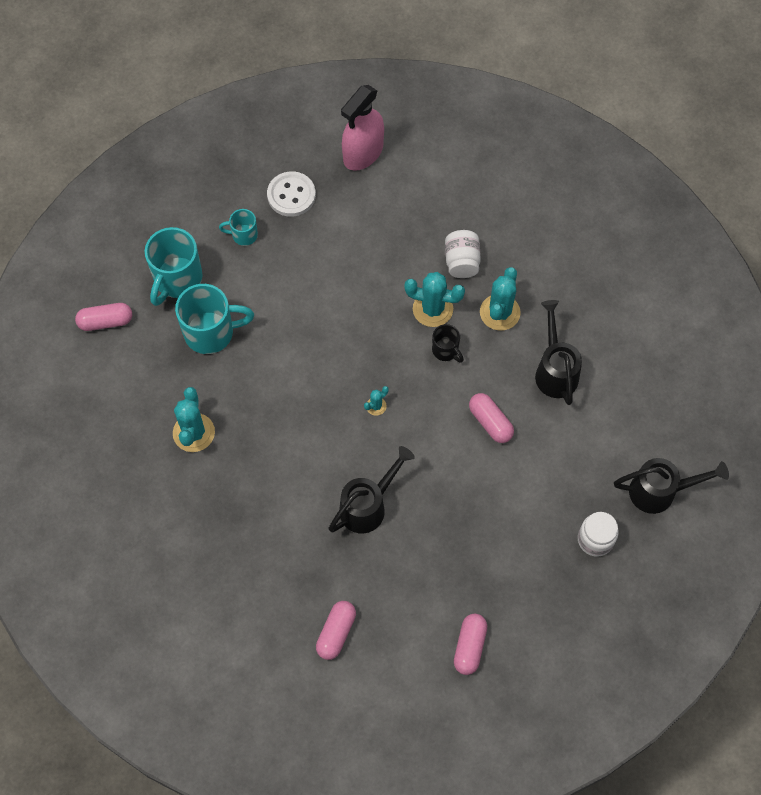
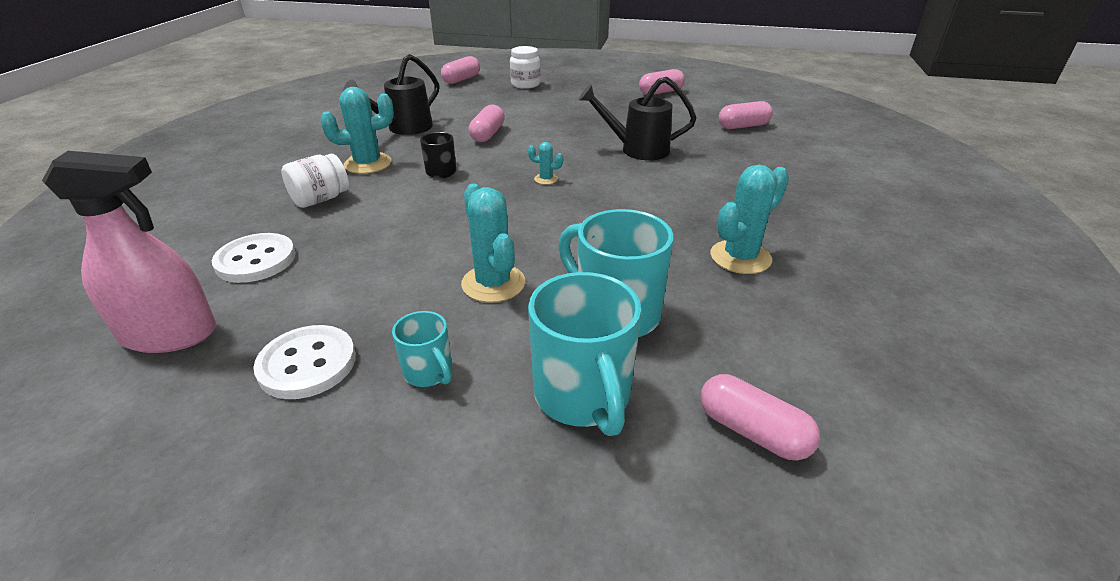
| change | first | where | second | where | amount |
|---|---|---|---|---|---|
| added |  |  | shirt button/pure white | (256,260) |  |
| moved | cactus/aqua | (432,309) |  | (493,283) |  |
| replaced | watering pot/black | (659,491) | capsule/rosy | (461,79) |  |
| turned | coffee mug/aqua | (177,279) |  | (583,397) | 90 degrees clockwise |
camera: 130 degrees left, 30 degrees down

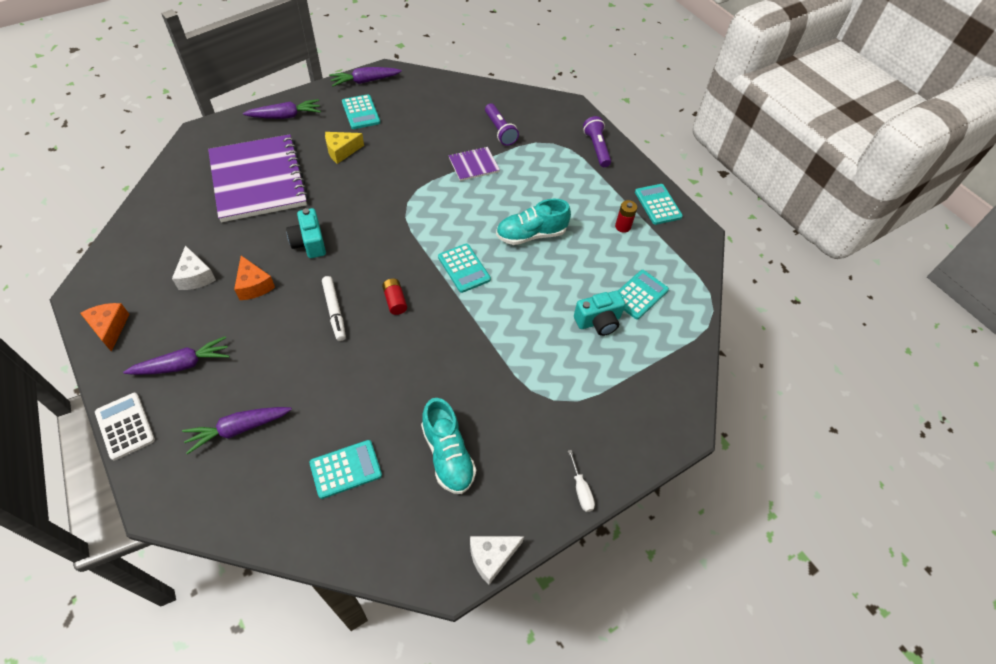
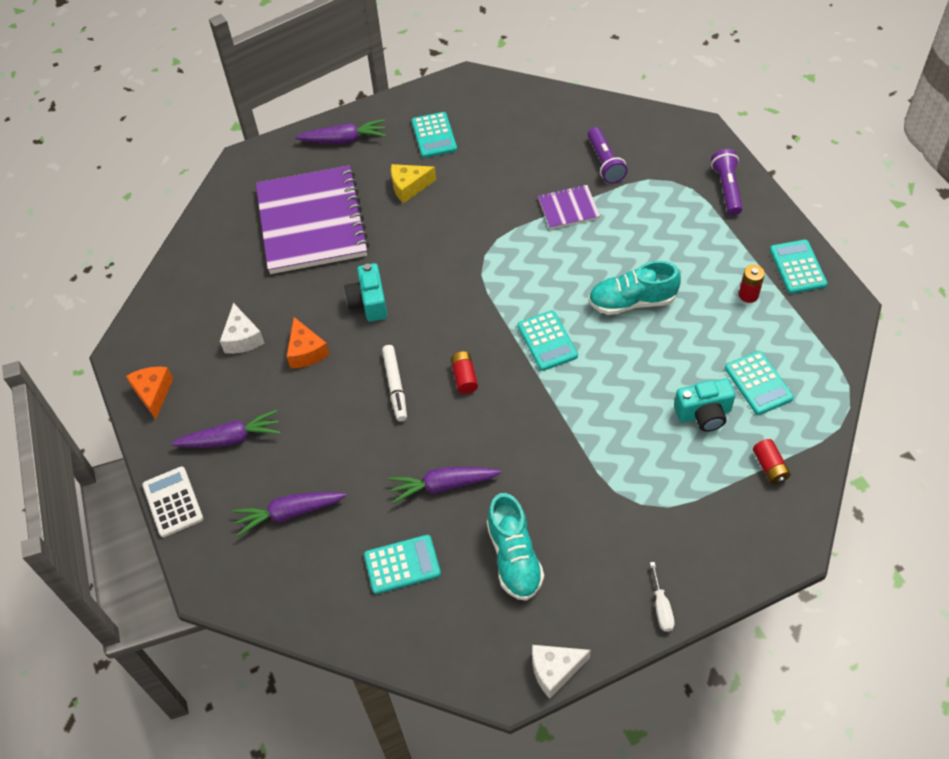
| change | first | where | second | where | amount |
|---|---|---|---|---|---|
| added |  |  | AA battery/crimson | (769,467) |  |
| moved | root vegetable/violet | (365,81) |  | (443,485) |  |
| turned | adding machine/aqua | (639,294) |  | (758,383) | 105 degrees clockwise |
camera: 15 degrees right, 0 degrees up

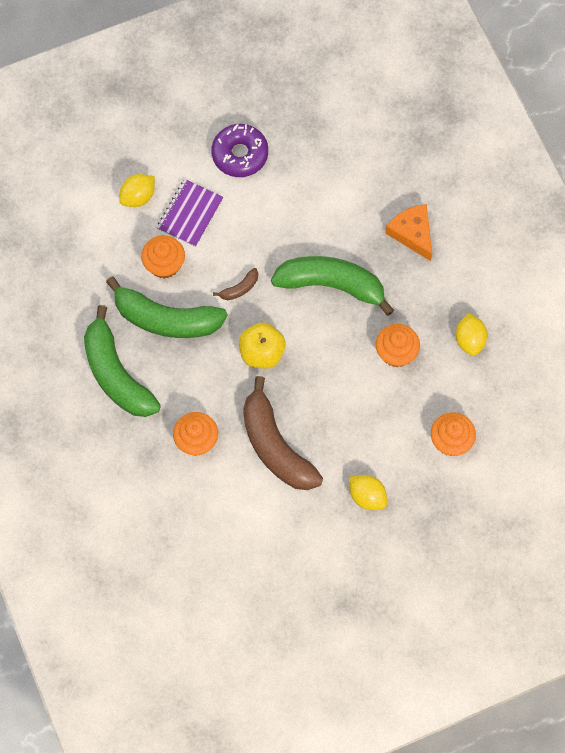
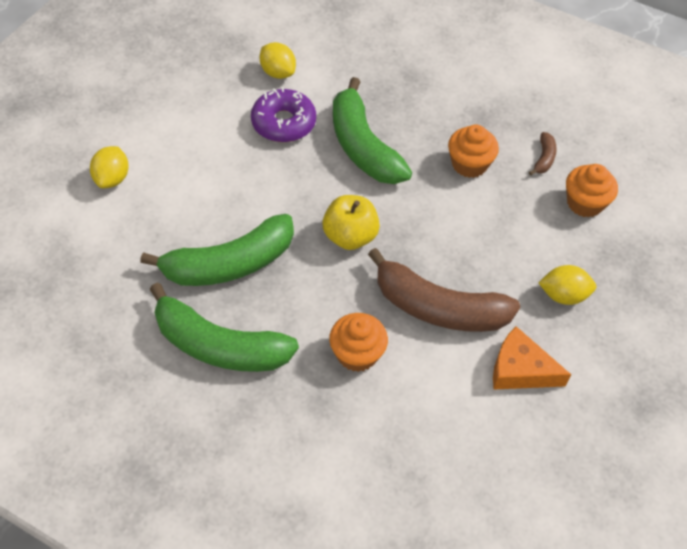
| change | first | where | second | where | amount |
|---|---|---|---|---|---|
| removed | cupcake/orange-coloured | (164,264) |  |  |  |
| removed | notebook/violet | (190,214) |  |  |  |
| moved | donut/violet | (240,154) |  | (283,123) |  |
| moved | toy banana/russet | (239,288) |  | (543,158) |  |
| moved | piece of cheese/orange-coloured | (412,233) |  | (520,370) |  |
| moved | toy lemon/yellow | (469,340) |  | (278,73) |  |
| turned | toy banana/emerald | (332,285) |  | (363,146) | 90 degrees counterclockwise |
camera: 40 degrees left, 15 degrees down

TASK DIRECTIONS: Output all the records above again exactly, with the pictures dropped.

REPLY TO THE EXERCISE:
| change | first | where | second | where | amount |
|---|---|---|---|---|---|
| added |  |  | shirt button/pure white | (256,260) |  |
| moved | cactus/aqua | (432,309) |  | (493,283) |  |
| replaced | watering pot/black | (659,491) | capsule/rosy | (461,79) |  |
| turned | coffee mug/aqua | (177,279) |  | (583,397) | 90 degrees clockwise |
camera: 130 degrees left, 30 degrees down

| change | first | where | second | where | amount |
|---|---|---|---|---|---|
| added |  |  | AA battery/crimson | (769,467) |  |
| moved | root vegetable/violet | (365,81) |  | (443,485) |  |
| turned | adding machine/aqua | (639,294) |  | (758,383) | 105 degrees clockwise |
camera: 15 degrees right, 0 degrees up

| change | first | where | second | where | amount |
|---|---|---|---|---|---|
| removed | cupcake/orange-coloured | (164,264) |  |  |  |
| removed | notebook/violet | (190,214) |  |  |  |
| moved | donut/violet | (240,154) |  | (283,123) |  |
| moved | toy banana/russet | (239,288) |  | (543,158) |  |
| moved | piece of cheese/orange-coloured | (412,233) |  | (520,370) |  |
| moved | toy lemon/yellow | (469,340) |  | (278,73) |  |
| turned | toy banana/emerald | (332,285) |  | (363,146) | 90 degrees counterclockwise |
camera: 40 degrees left, 15 degrees down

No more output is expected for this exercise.